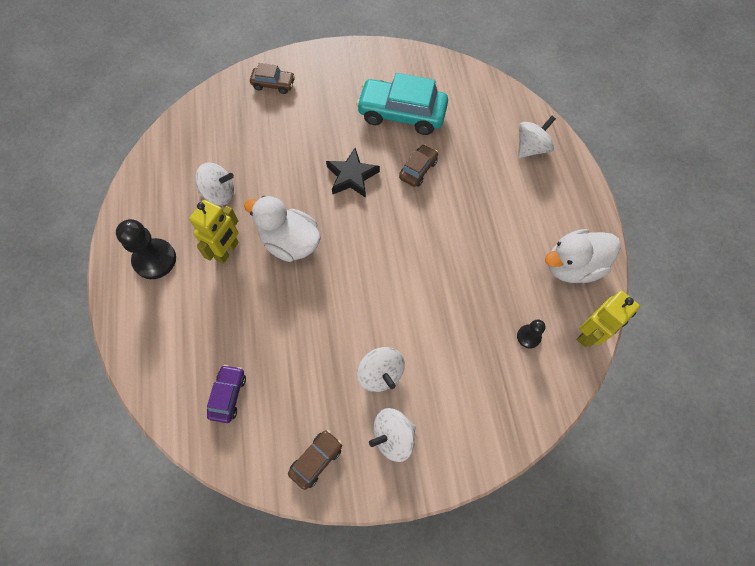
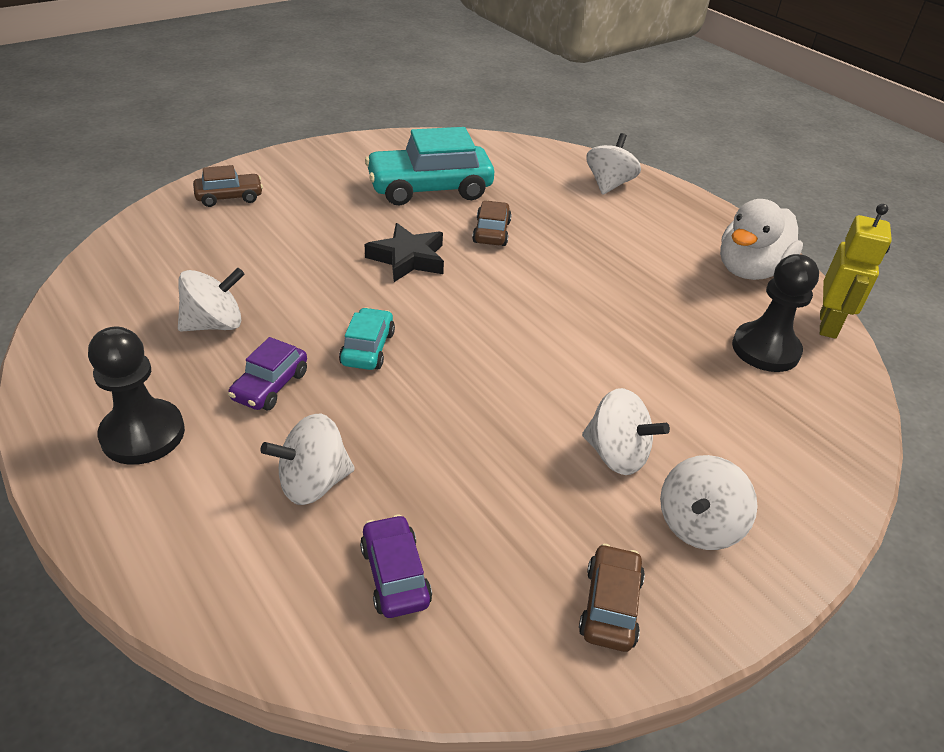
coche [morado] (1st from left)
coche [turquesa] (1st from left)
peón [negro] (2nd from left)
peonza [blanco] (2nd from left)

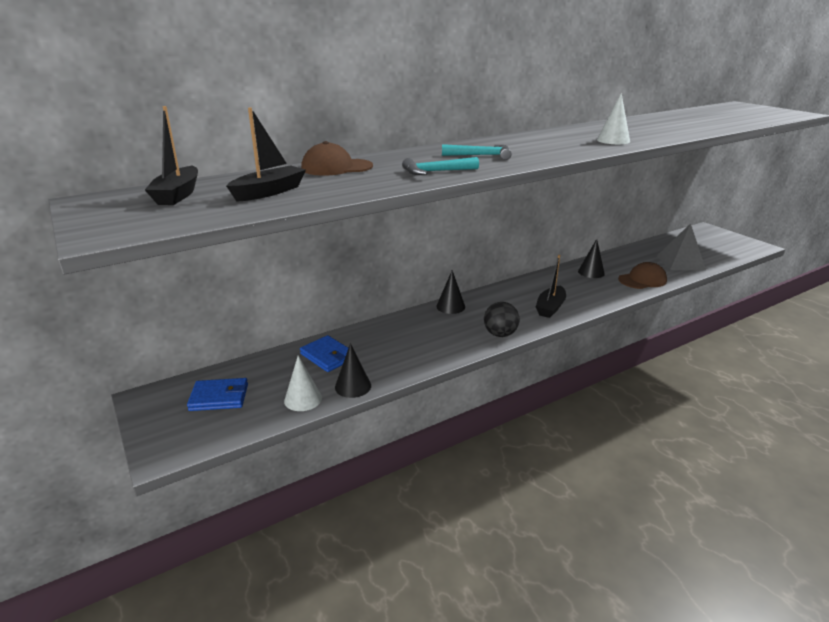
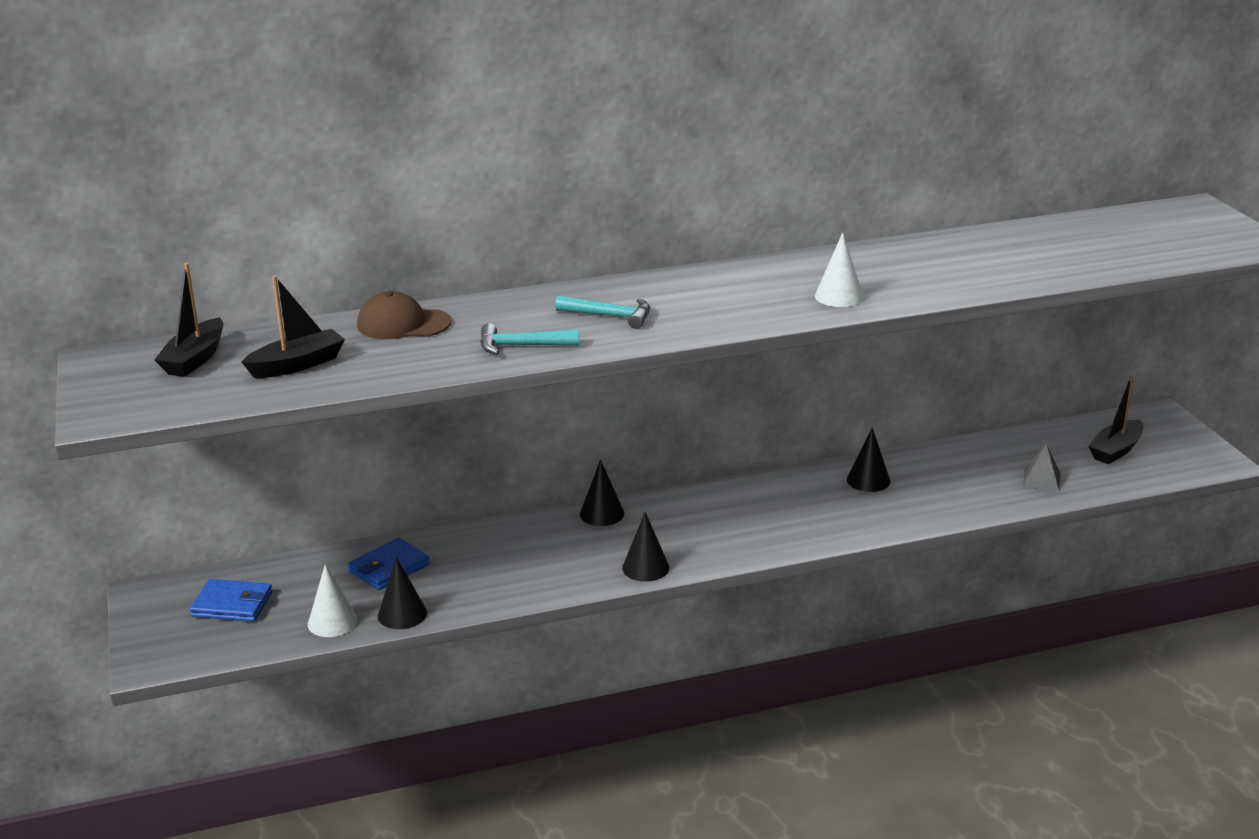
cartera [azul] (2nd from left)
cono [negro] (3rd from left)
barco [negro] (3rd from left)
gorra [marrón] (2nd from left in the first image)
pirámide [gris]

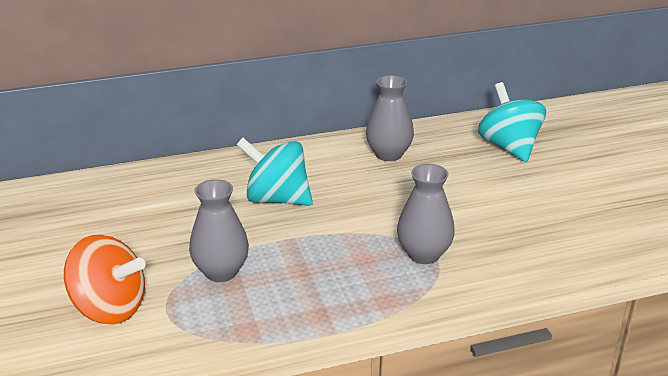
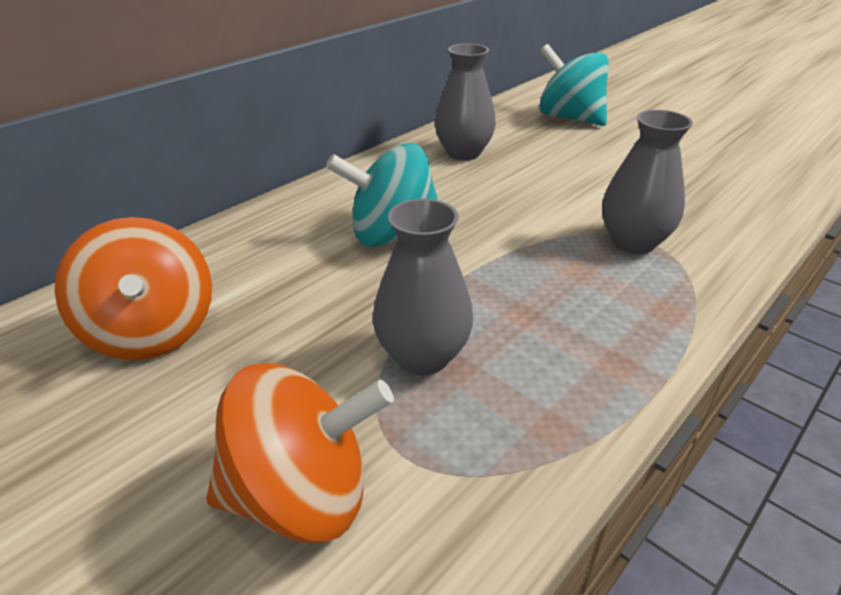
peonza [naranja] (1st from left)

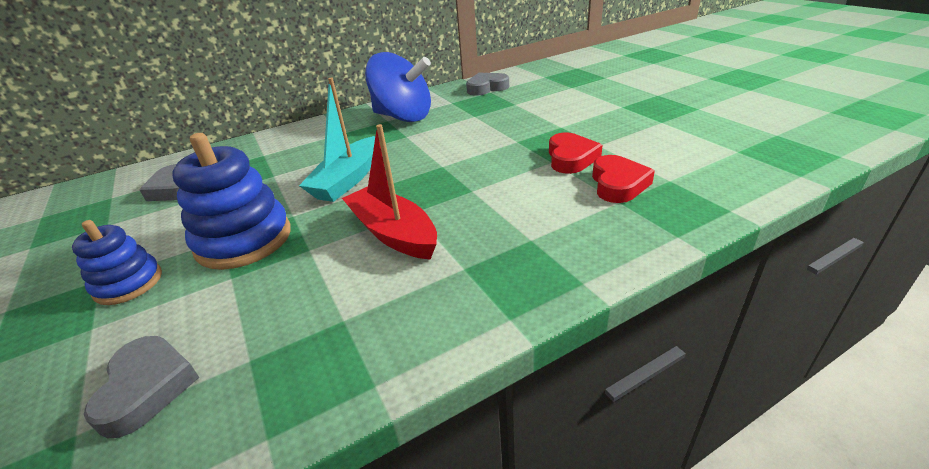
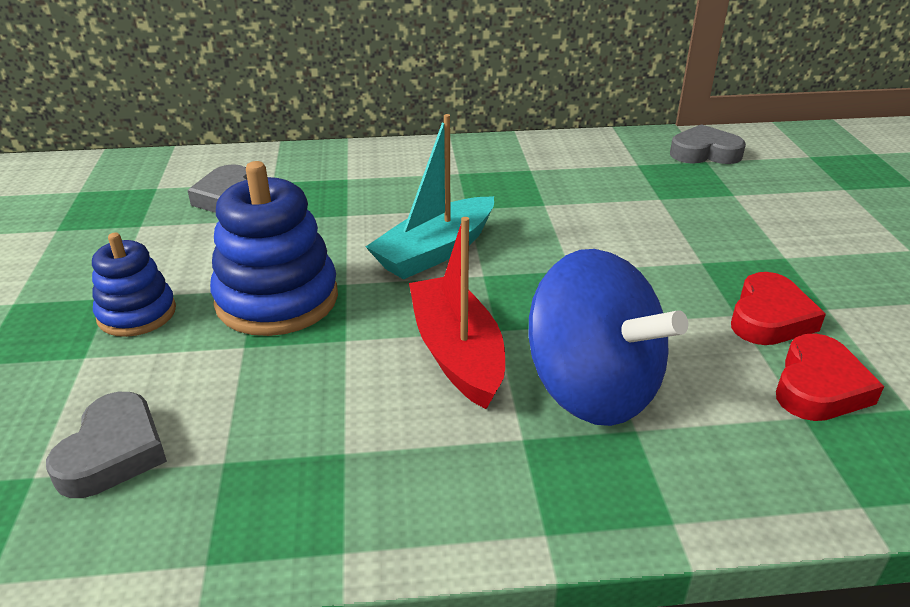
peonza [azul]

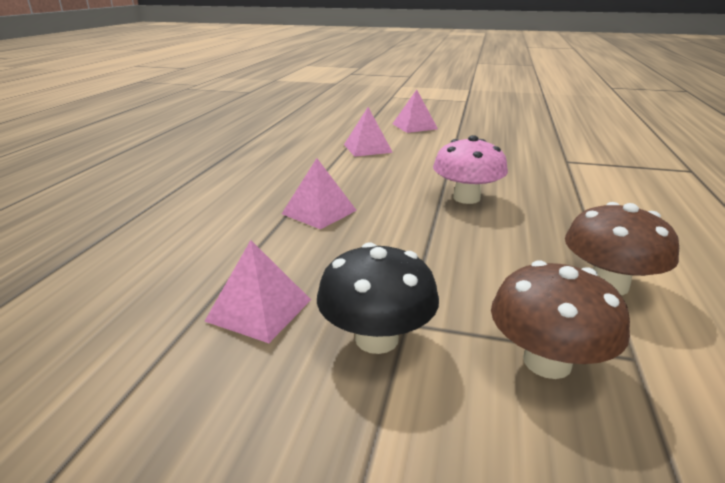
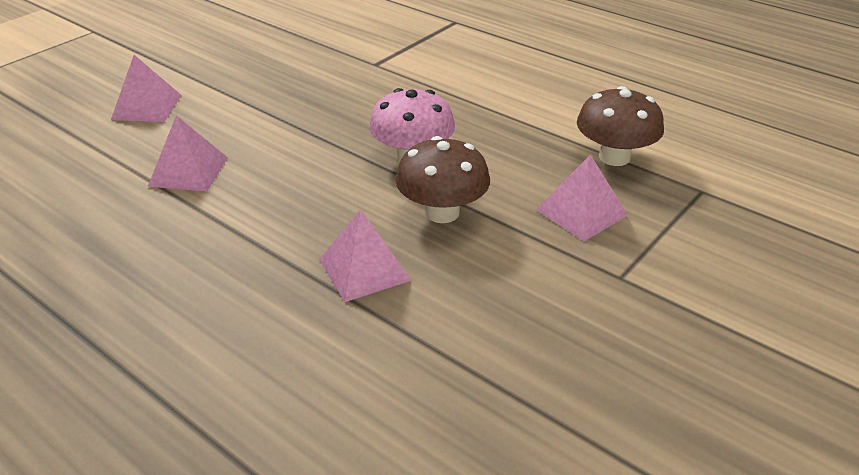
pirámide [rosa] (4th from left)
seta [negro]
seta [marrón] (1st from left)

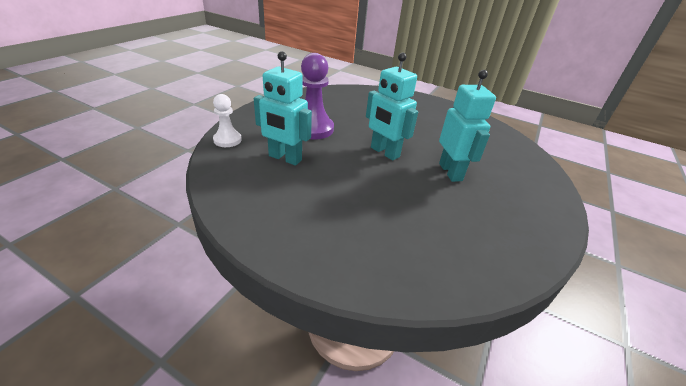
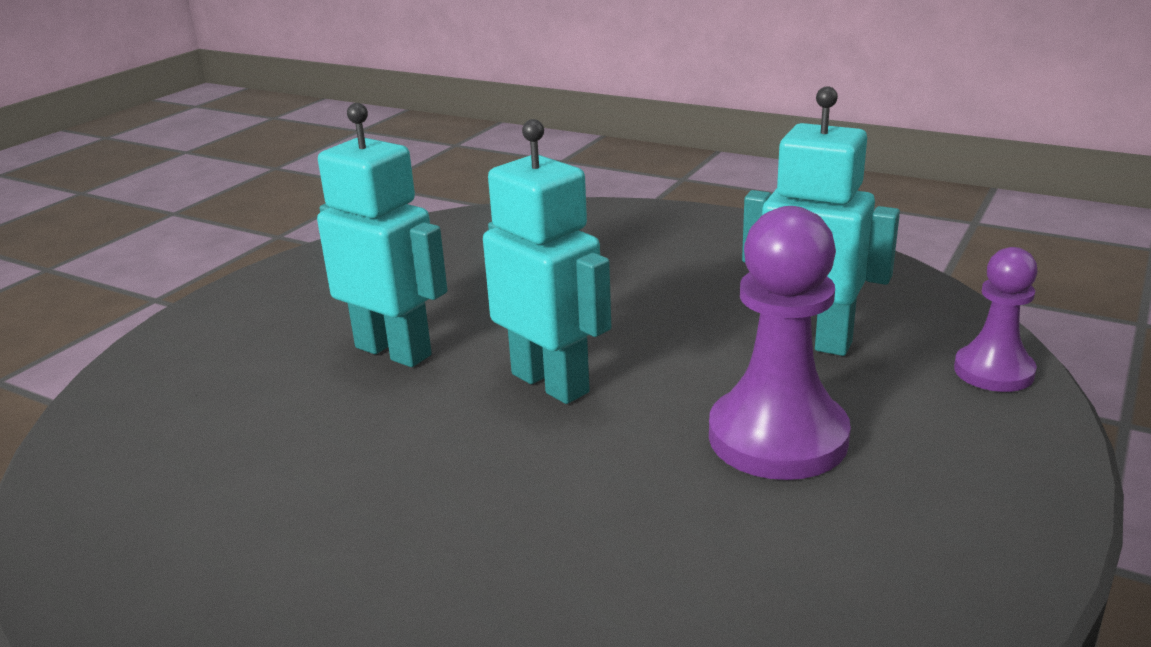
peón [morado] (2nd from left)
robot [turquesa] (1st from left)

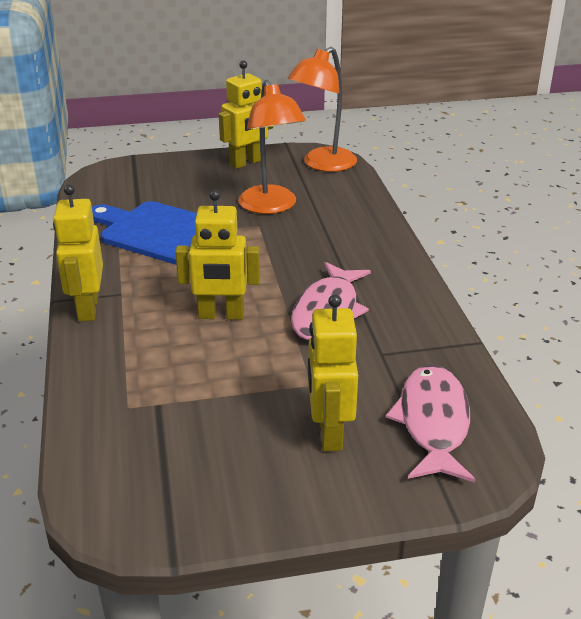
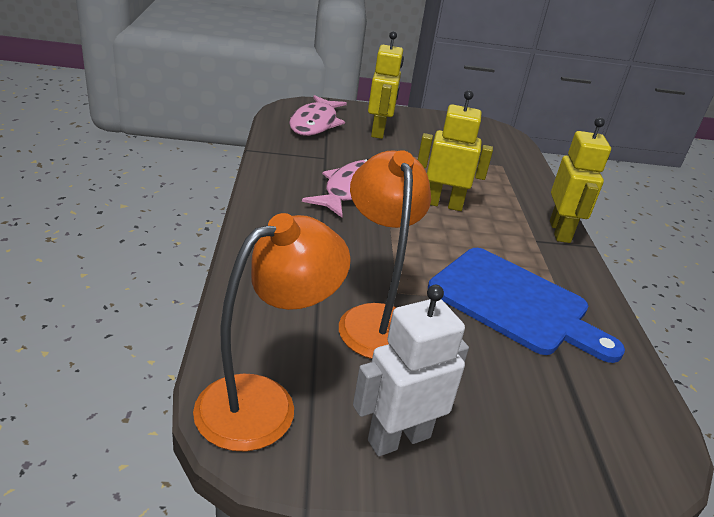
robot [blanco]

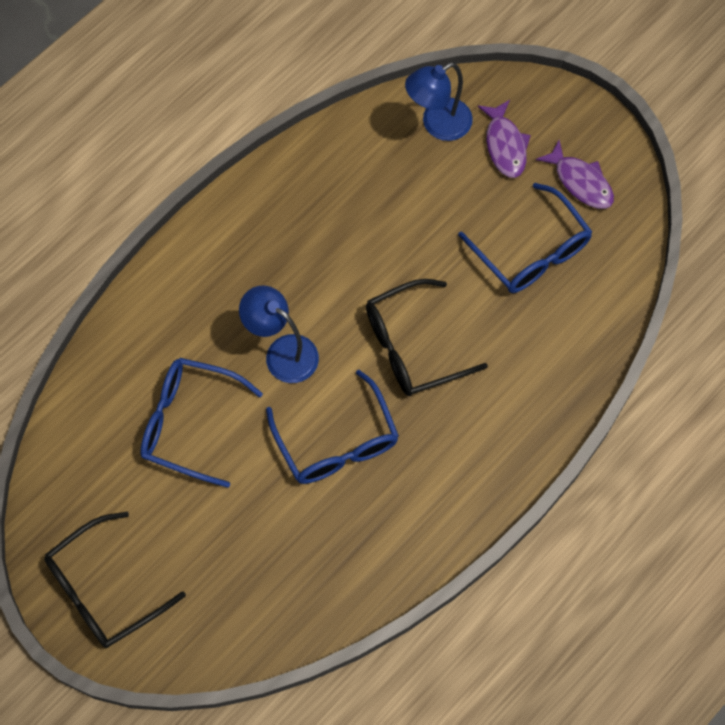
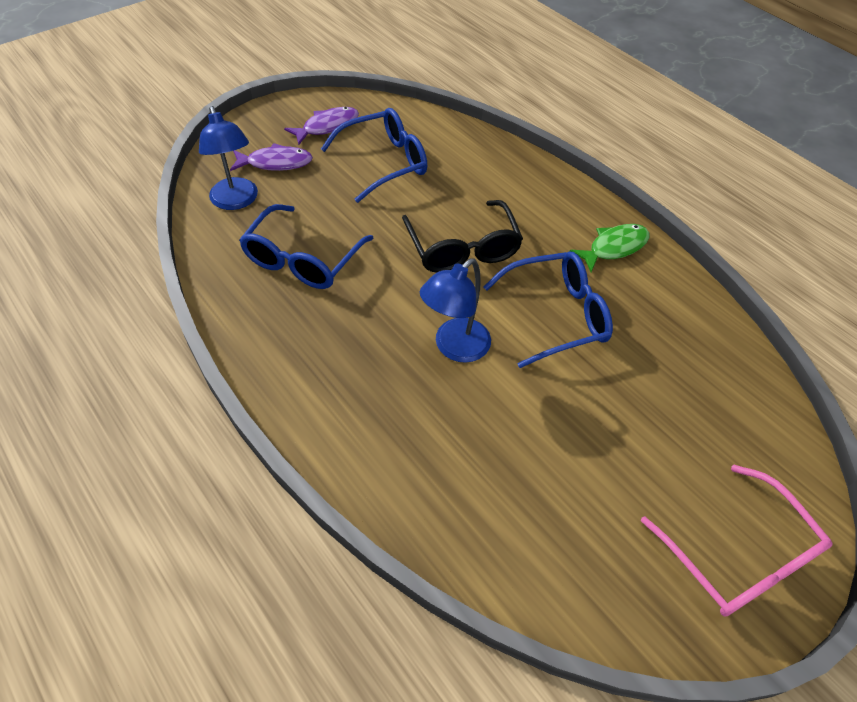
gafas [rosa]
gafas [azul] (1st from left)
pez [verde]

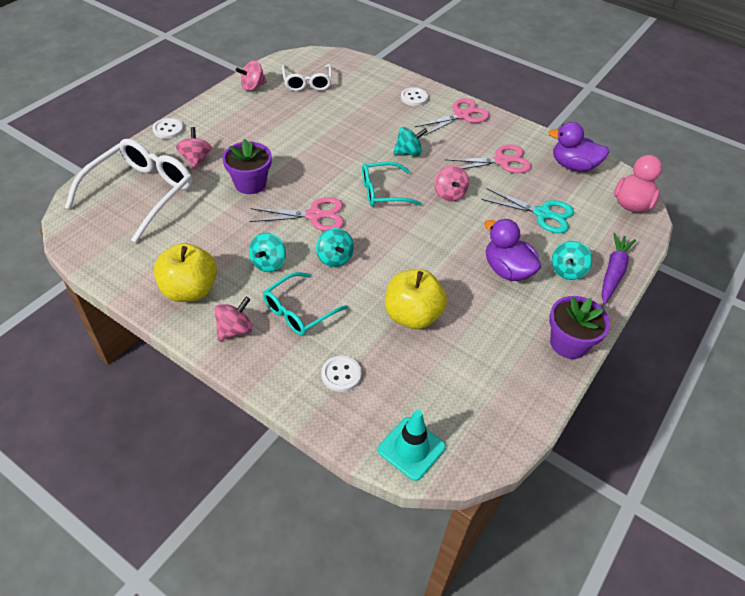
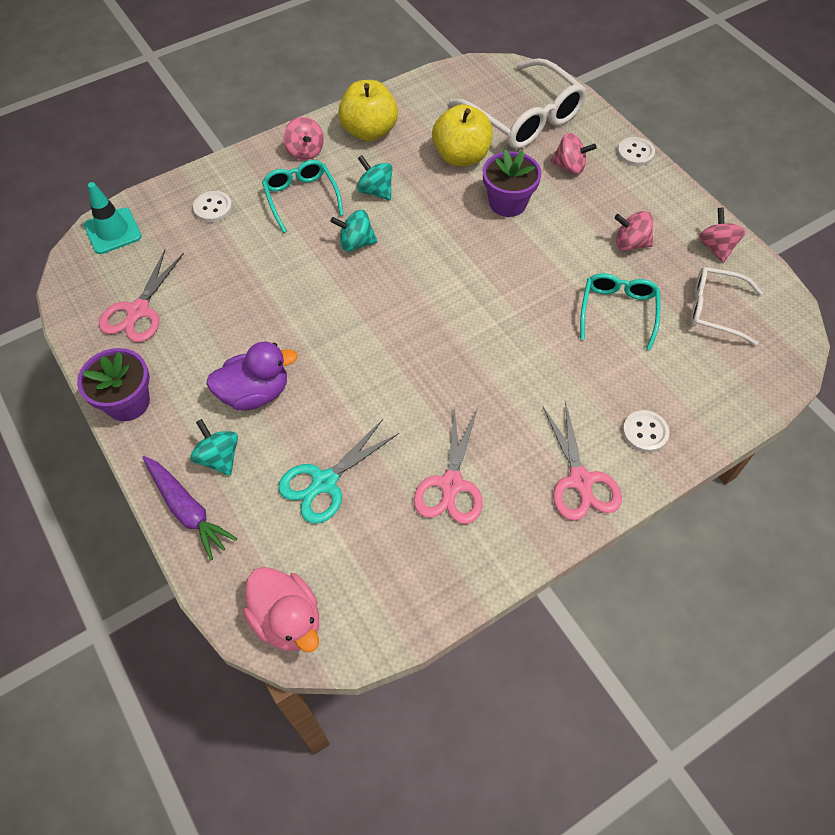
tijeras [rosa] (1st from left)
gafas [turquesa] (2nd from left)
manzana [amarillo] (2nd from left)
peonza [turquesa] (3rd from left in the first image)
peonza [rosa] (3rd from left)
pato [morado] (2nd from left in the first image)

· · · ·

What is being asked: Give back the material above exactly as written, but omit the images.

Output of the exercise:
coche [morado] (1st from left)
coche [turquesa] (1st from left)
peón [negro] (2nd from left)
peonza [blanco] (2nd from left)

cartera [azul] (2nd from left)
cono [negro] (3rd from left)
barco [negro] (3rd from left)
gorra [marrón] (2nd from left in the first image)
pirámide [gris]

peonza [naranja] (1st from left)

peonza [azul]

pirámide [rosa] (4th from left)
seta [negro]
seta [marrón] (1st from left)

peón [morado] (2nd from left)
robot [turquesa] (1st from left)

robot [blanco]

gafas [rosa]
gafas [azul] (1st from left)
pez [verde]

tijeras [rosa] (1st from left)
gafas [turquesa] (2nd from left)
manzana [amarillo] (2nd from left)
peonza [turquesa] (3rd from left in the first image)
peonza [rosa] (3rd from left)
pato [morado] (2nd from left in the first image)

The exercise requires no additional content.